▶

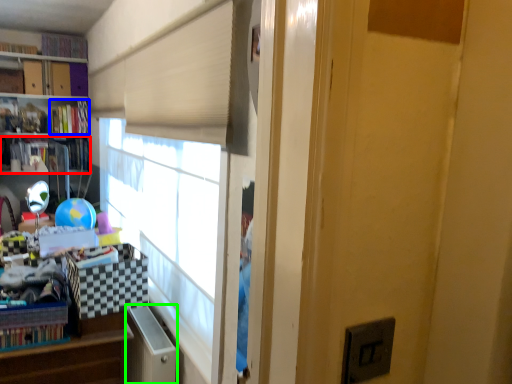
Question: Considering the real-world distances, which object is closest to book (highlighted by a red box)? book (highlighted by a blue box) or file cabinet (highlighted by a green box).

Choices:
 (A) book
 (B) file cabinet

Answer: (A)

◀

**Task:** Reproduce the lines of the records above word for word, leaving out the pictures.

**Solution for this problem:**
Question: Considering the real-world distances, which object is closest to book (highlighted by a red box)? book (highlighted by a blue box) or file cabinet (highlighted by a green box).

Choices:
 (A) book
 (B) file cabinet

Answer: (A)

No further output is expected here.